- [WHAT IS EXPECTED] Starting with the first line and ending with the last, transcribe the data exactly.

- [LISTED RECORDS]

_ _ _ _

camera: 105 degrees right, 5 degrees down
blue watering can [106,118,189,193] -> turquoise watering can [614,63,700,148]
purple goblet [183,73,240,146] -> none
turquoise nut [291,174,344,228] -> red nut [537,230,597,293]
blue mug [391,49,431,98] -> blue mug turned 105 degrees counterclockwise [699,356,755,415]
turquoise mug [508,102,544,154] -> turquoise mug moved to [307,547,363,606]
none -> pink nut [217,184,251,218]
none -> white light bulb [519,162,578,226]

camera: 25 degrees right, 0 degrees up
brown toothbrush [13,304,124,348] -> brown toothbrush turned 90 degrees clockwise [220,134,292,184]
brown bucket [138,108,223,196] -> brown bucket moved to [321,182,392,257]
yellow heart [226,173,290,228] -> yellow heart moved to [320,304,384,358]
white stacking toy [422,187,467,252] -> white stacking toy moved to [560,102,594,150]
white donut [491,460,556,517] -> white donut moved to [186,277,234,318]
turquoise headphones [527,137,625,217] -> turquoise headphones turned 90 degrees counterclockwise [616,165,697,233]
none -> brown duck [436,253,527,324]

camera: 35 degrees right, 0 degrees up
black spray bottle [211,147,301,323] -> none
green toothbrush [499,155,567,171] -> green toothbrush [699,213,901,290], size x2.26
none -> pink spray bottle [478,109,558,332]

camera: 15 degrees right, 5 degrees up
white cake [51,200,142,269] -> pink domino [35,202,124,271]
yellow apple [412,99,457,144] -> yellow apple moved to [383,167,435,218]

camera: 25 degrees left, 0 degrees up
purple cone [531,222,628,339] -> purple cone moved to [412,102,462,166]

_ _ _ _

- [EXERCISE ANSWER]
camera: 105 degrees right, 5 degrees down
blue watering can [106,118,189,193] -> turquoise watering can [614,63,700,148]
purple goblet [183,73,240,146] -> none
turquoise nut [291,174,344,228] -> red nut [537,230,597,293]
blue mug [391,49,431,98] -> blue mug turned 105 degrees counterclockwise [699,356,755,415]
turquoise mug [508,102,544,154] -> turquoise mug moved to [307,547,363,606]
none -> pink nut [217,184,251,218]
none -> white light bulb [519,162,578,226]

camera: 25 degrees right, 0 degrees up
brown toothbrush [13,304,124,348] -> brown toothbrush turned 90 degrees clockwise [220,134,292,184]
brown bucket [138,108,223,196] -> brown bucket moved to [321,182,392,257]
yellow heart [226,173,290,228] -> yellow heart moved to [320,304,384,358]
white stacking toy [422,187,467,252] -> white stacking toy moved to [560,102,594,150]
white donut [491,460,556,517] -> white donut moved to [186,277,234,318]
turquoise headphones [527,137,625,217] -> turquoise headphones turned 90 degrees counterclockwise [616,165,697,233]
none -> brown duck [436,253,527,324]

camera: 35 degrees right, 0 degrees up
black spray bottle [211,147,301,323] -> none
green toothbrush [499,155,567,171] -> green toothbrush [699,213,901,290], size x2.26
none -> pink spray bottle [478,109,558,332]

camera: 15 degrees right, 5 degrees up
white cake [51,200,142,269] -> pink domino [35,202,124,271]
yellow apple [412,99,457,144] -> yellow apple moved to [383,167,435,218]

camera: 25 degrees left, 0 degrees up
purple cone [531,222,628,339] -> purple cone moved to [412,102,462,166]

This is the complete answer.